Copy every record exactly as it stands. Leave the pictures out.

[[ Entries shown open ]]

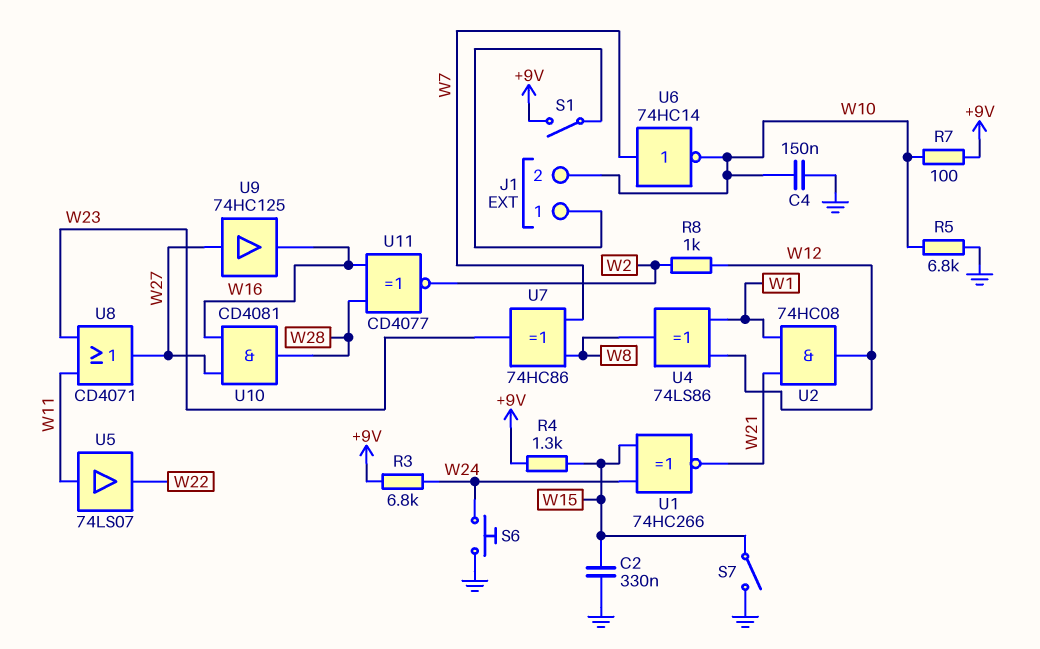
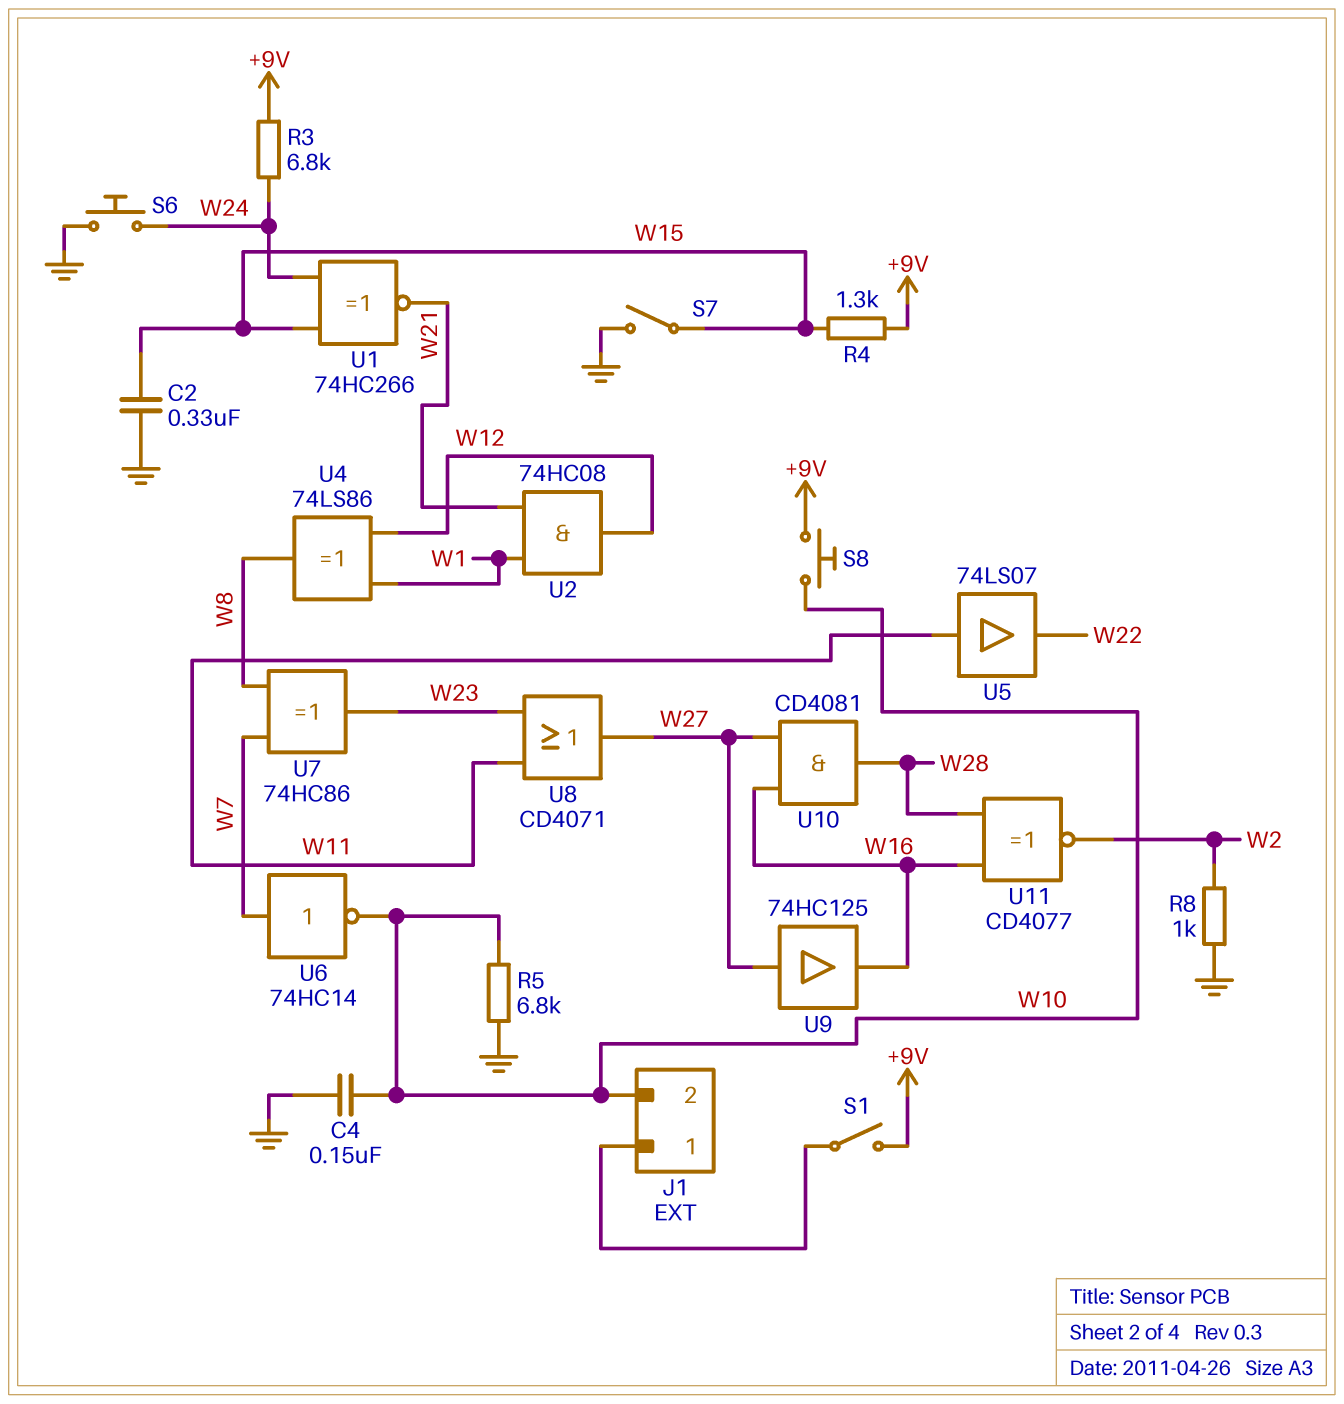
R7: 100 (+9V, W10) -> none
R8: 1k (W2, W12) -> 1k (GND, W2)
S8: none -> button (+9V, W10)

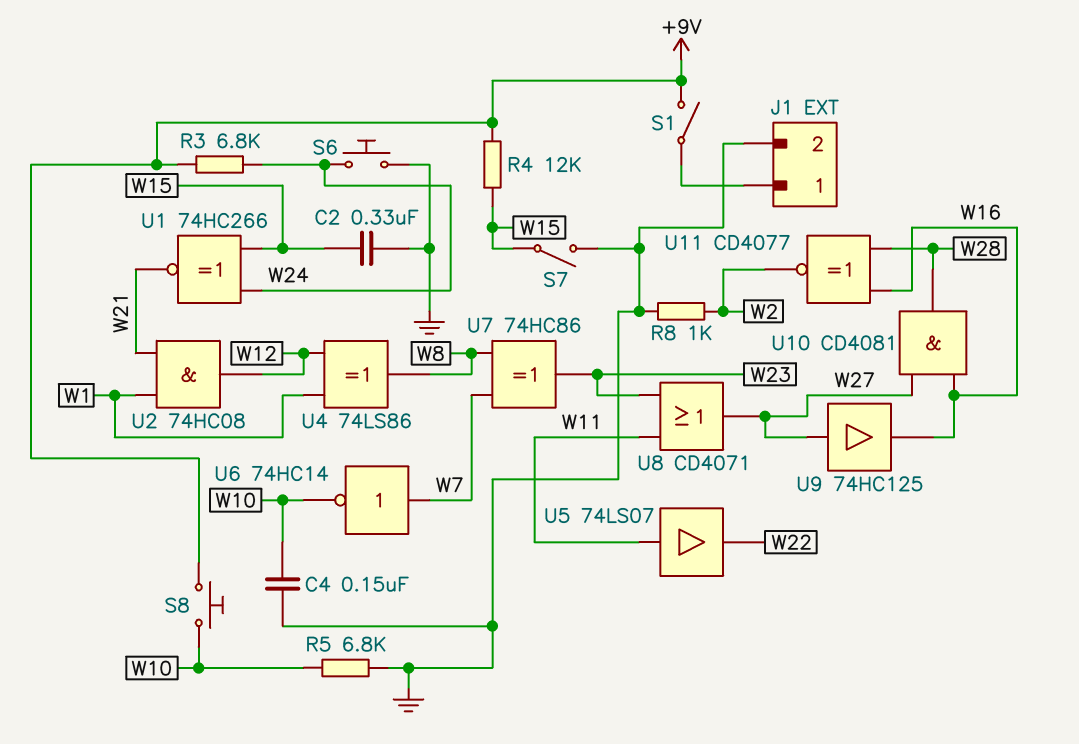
J1 pin 2: W10 -> GND
R4: 1.3k (+9V, W15) -> 12k (+9V, W15)

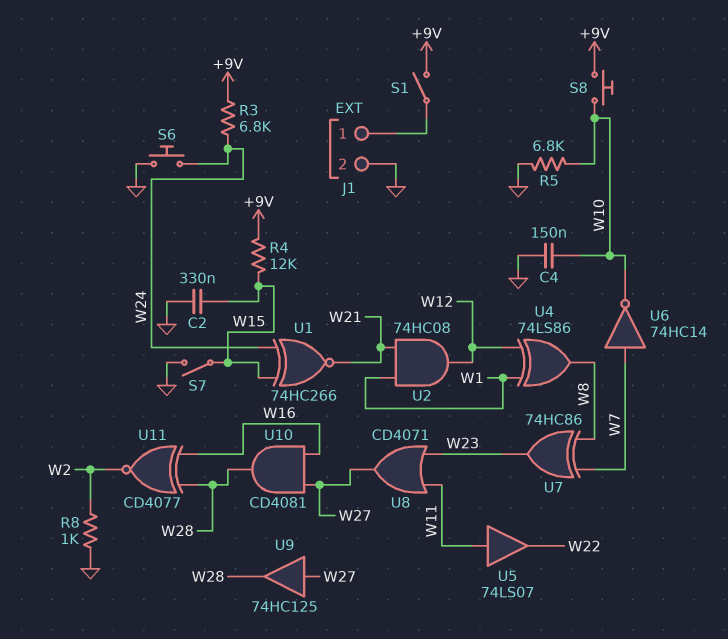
U9: buffer 74HC125 (in W27, out W16) -> buffer 74HC125 (in W27, out W28)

[[ Entries shown closed ]]

Task solution ->
R7: 100 (+9V, W10) -> none
R8: 1k (W2, W12) -> 1k (GND, W2)
S8: none -> button (+9V, W10)

J1 pin 2: W10 -> GND
R4: 1.3k (+9V, W15) -> 12k (+9V, W15)

U9: buffer 74HC125 (in W27, out W16) -> buffer 74HC125 (in W27, out W28)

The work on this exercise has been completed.